• _Task requirements_
When you retype the data, keep every word exactly and include none of the pictures.

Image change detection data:
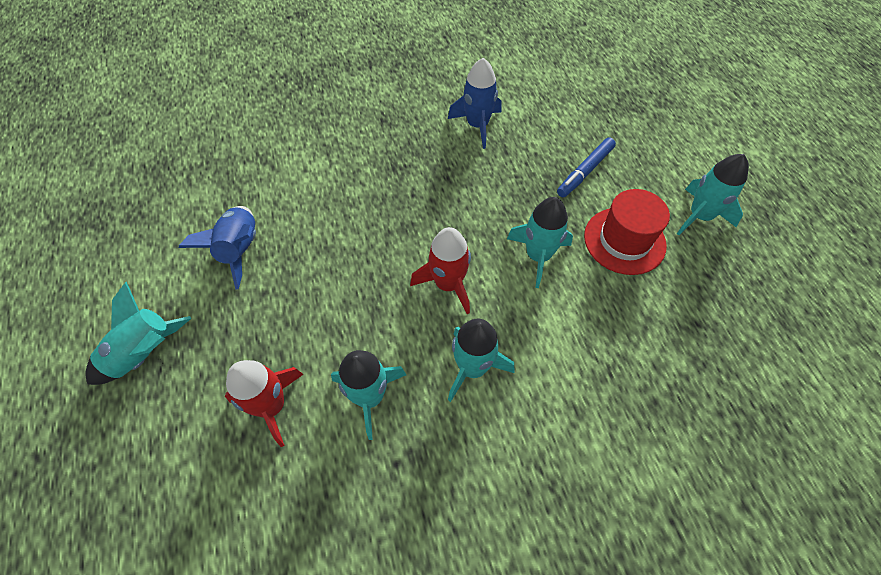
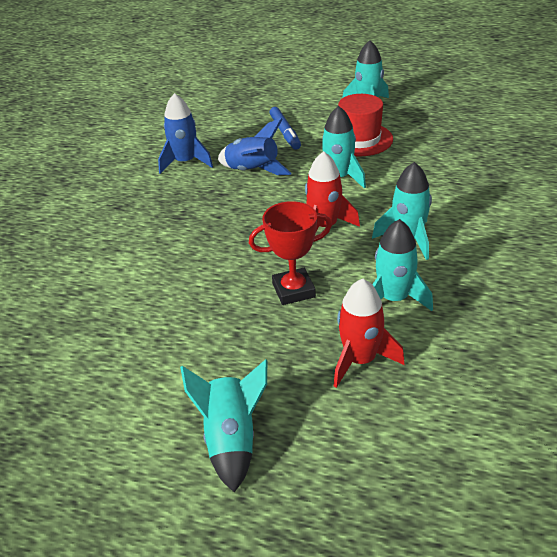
camera: 55 degrees left, 20 degrees down
(240, 250) = (171, 337): blue rocket -> blue rocket (252, 171)
(339, 306) = (293, 290): none -> red trophy

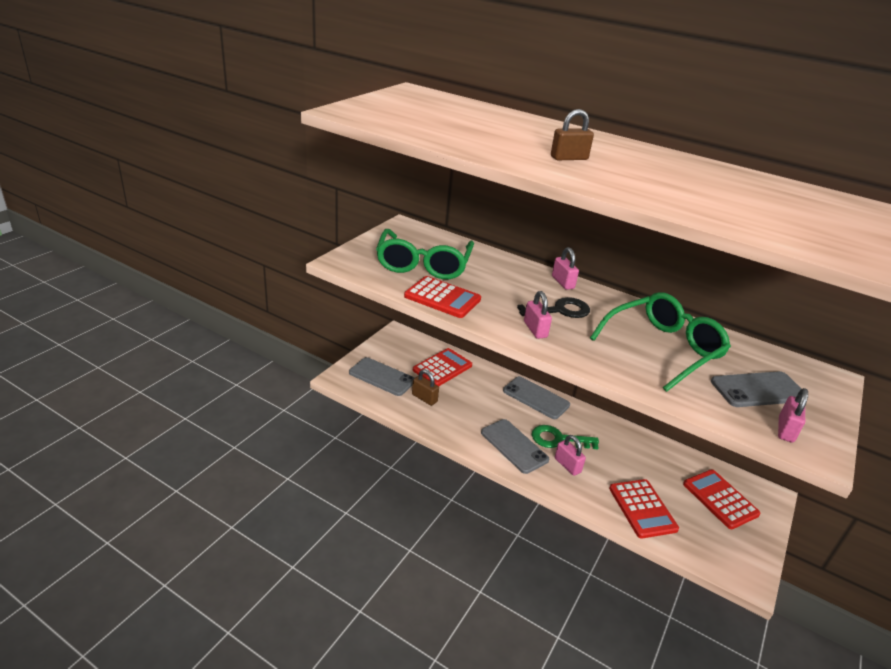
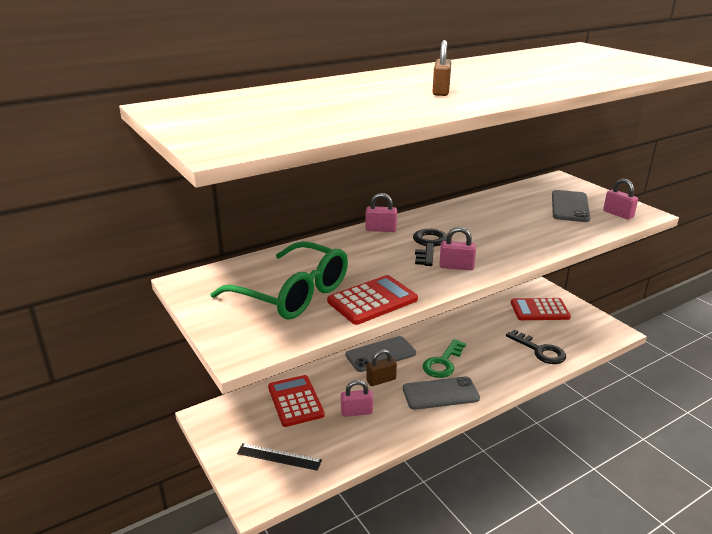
camera: 60 degrees left, 5 degrees down
(382, 377) = (279, 457): grey phone -> black ruler
(424, 398) = (337, 433): brown padlock -> brown padlock (381, 380)
(567, 465) = (478, 370): pink padlock -> pink padlock (356, 412)
(642, 508) = (540, 350): red calculator -> black key
(663, 348) = (506, 221): green glasses -> none

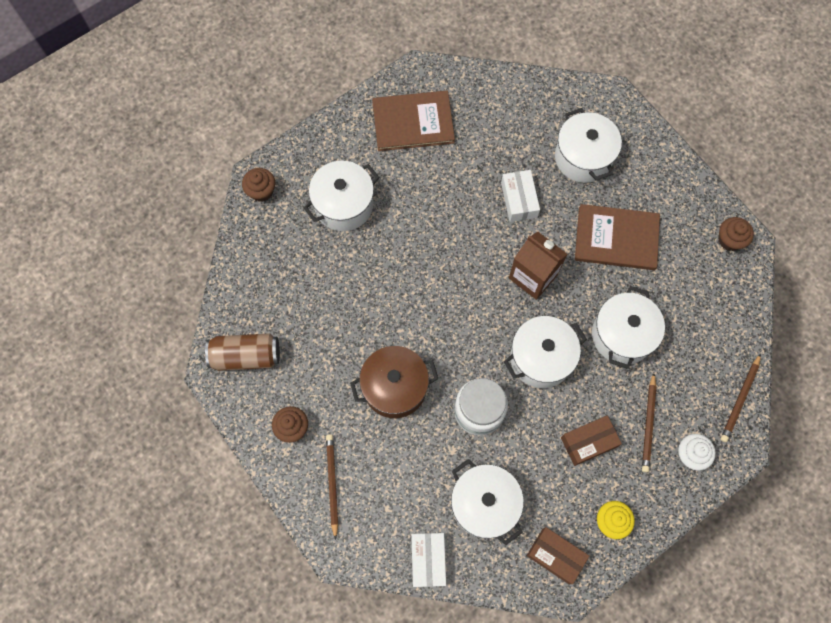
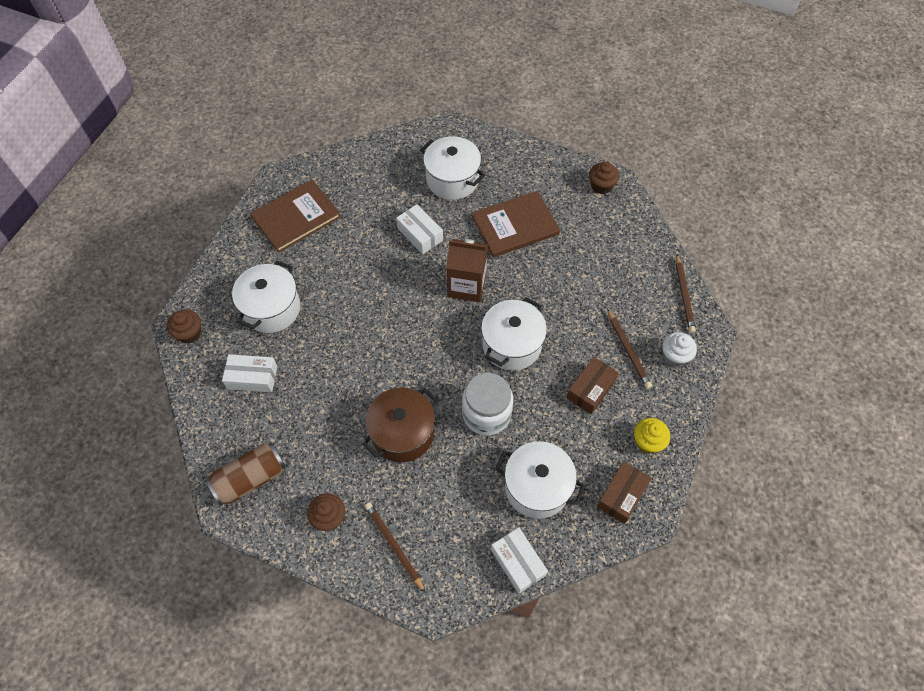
camera: 30 degrees left, 10 degrees down
(294, 263) = (252, 377): none -> white box
(555, 556) = (621, 495): brown box -> brown box turned 60 degrees counterclockwise
(622, 335) = (565, 294): white pot -> none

• _Finished exercise_
camera: 55 degrees left, 20 degrees down
(240, 250) = (171, 337): blue rocket -> blue rocket (252, 171)
(339, 306) = (293, 290): none -> red trophy

camera: 60 degrees left, 5 degrees down
(382, 377) = (279, 457): grey phone -> black ruler
(424, 398) = (337, 433): brown padlock -> brown padlock (381, 380)
(567, 465) = (478, 370): pink padlock -> pink padlock (356, 412)
(642, 508) = (540, 350): red calculator -> black key
(663, 348) = (506, 221): green glasses -> none

camera: 30 degrees left, 10 degrees down
(294, 263) = (252, 377): none -> white box
(555, 556) = (621, 495): brown box -> brown box turned 60 degrees counterclockwise
(622, 335) = (565, 294): white pot -> none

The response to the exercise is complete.